──────── DATA IN THIS EXERCISE ────────

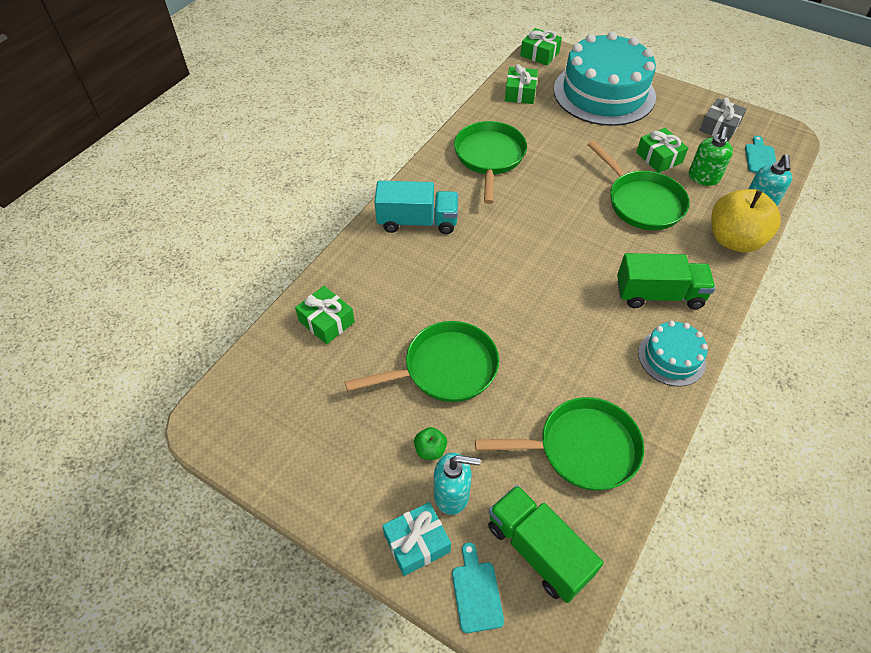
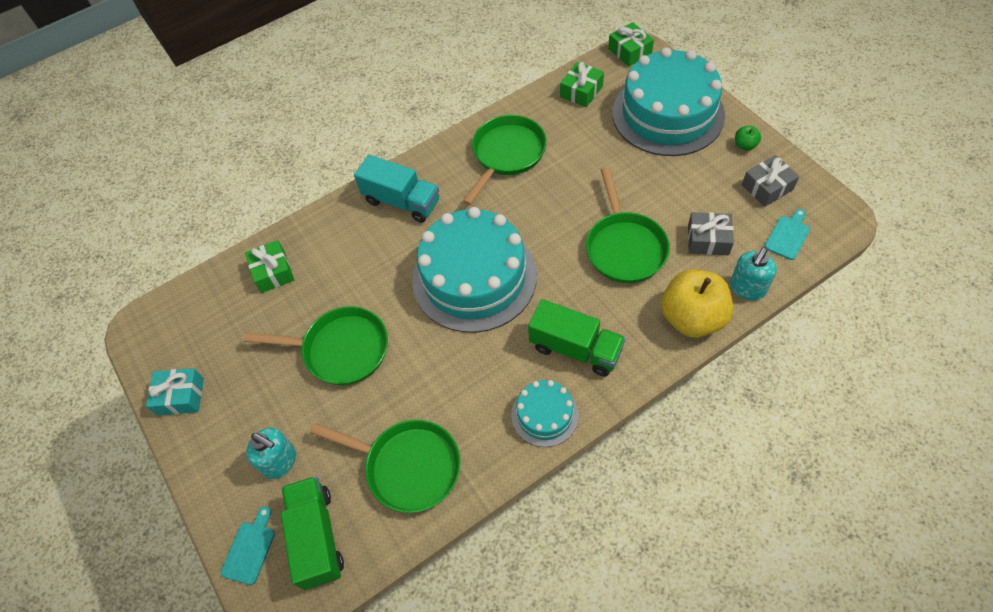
camera: 30 degrees right, 5 degrees up
(417, 543) = (230, 490): turquoise gift -> turquoise gift (180, 396)
(430, 450) = (286, 417): green apple -> green apple (745, 145)
(530, 265) = (474, 277): none -> turquoise cake
(659, 157) = (676, 203): green gift -> none
(703, 178) = (708, 240): green soap dispenser -> grey gift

────────

• EXERCISE DETAILS:
Your task is to set down exactly the lines from the line containing "(659, 157) = (676, 203): green gift -> none" to the end of the data above, including both ends.

• RESPONSE:
(659, 157) = (676, 203): green gift -> none
(703, 178) = (708, 240): green soap dispenser -> grey gift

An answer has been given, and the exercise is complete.